(MATERIAL PROVIDED):
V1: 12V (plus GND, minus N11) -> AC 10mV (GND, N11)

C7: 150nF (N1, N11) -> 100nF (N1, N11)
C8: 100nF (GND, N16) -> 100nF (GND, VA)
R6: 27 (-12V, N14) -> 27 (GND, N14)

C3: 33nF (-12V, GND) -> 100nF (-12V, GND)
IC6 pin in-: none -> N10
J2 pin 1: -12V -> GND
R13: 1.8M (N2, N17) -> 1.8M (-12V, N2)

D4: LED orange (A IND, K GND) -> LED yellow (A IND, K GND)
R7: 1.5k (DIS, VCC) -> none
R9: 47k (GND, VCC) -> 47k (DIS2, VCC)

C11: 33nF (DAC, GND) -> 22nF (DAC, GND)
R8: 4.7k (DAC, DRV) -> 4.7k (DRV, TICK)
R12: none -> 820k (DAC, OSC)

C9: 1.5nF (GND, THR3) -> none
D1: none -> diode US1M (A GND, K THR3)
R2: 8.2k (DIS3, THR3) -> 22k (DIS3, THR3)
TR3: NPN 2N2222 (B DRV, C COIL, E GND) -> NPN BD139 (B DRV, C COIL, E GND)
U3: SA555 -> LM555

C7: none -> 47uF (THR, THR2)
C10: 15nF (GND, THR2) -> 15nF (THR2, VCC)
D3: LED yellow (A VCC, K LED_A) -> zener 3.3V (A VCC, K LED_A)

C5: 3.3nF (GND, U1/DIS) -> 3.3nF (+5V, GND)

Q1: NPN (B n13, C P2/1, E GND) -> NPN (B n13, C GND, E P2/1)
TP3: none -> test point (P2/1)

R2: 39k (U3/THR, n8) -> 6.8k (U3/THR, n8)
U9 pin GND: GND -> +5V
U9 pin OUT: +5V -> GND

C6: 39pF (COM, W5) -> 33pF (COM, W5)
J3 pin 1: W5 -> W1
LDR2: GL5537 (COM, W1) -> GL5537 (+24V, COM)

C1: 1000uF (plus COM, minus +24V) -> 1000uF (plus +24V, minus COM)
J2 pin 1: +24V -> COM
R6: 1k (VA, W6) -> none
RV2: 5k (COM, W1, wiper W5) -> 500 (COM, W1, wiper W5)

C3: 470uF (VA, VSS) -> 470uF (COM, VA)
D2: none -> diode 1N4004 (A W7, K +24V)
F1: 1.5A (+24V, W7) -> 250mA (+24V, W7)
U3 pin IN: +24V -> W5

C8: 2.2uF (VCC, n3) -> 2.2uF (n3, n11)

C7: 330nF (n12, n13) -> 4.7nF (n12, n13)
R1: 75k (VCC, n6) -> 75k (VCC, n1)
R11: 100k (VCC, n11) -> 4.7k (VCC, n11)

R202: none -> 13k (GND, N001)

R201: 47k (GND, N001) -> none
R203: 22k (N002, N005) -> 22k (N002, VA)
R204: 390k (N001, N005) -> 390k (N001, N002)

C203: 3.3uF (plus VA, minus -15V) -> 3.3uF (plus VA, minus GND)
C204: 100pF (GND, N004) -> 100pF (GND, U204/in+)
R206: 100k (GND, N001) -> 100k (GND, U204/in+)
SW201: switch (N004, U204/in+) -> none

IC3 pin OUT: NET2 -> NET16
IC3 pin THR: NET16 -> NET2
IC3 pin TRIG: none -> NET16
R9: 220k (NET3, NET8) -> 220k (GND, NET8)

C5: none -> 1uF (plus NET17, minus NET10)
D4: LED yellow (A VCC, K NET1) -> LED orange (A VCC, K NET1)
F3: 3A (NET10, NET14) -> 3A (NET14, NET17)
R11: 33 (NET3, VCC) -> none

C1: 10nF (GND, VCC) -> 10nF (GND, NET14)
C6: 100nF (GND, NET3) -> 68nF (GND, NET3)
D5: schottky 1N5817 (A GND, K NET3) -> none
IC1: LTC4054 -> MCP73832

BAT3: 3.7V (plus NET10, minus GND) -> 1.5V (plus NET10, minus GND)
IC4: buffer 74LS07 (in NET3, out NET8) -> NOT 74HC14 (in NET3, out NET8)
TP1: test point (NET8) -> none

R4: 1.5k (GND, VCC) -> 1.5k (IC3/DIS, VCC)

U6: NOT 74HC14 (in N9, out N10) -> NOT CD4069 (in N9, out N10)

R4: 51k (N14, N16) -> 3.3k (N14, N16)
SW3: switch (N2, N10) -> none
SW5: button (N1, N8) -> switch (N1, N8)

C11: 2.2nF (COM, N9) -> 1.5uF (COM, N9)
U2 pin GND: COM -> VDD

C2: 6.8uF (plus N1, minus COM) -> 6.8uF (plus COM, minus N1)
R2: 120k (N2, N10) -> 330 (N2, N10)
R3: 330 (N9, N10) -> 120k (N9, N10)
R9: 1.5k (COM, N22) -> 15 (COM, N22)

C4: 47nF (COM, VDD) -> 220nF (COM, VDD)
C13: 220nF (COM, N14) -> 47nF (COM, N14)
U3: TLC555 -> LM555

(TASK PROMPT): Only one part of the material above is to be transcribed, namely the lines starting with the line that has "C9: 1.5nF (GND, THR3) -> none" and going on through the line that has "U9 pin GND: GND -> +5V", exactly as they stand.

(EXERCISE SOLUTION):
C9: 1.5nF (GND, THR3) -> none
D1: none -> diode US1M (A GND, K THR3)
R2: 8.2k (DIS3, THR3) -> 22k (DIS3, THR3)
TR3: NPN 2N2222 (B DRV, C COIL, E GND) -> NPN BD139 (B DRV, C COIL, E GND)
U3: SA555 -> LM555

C7: none -> 47uF (THR, THR2)
C10: 15nF (GND, THR2) -> 15nF (THR2, VCC)
D3: LED yellow (A VCC, K LED_A) -> zener 3.3V (A VCC, K LED_A)

C5: 3.3nF (GND, U1/DIS) -> 3.3nF (+5V, GND)

Q1: NPN (B n13, C P2/1, E GND) -> NPN (B n13, C GND, E P2/1)
TP3: none -> test point (P2/1)

R2: 39k (U3/THR, n8) -> 6.8k (U3/THR, n8)
U9 pin GND: GND -> +5V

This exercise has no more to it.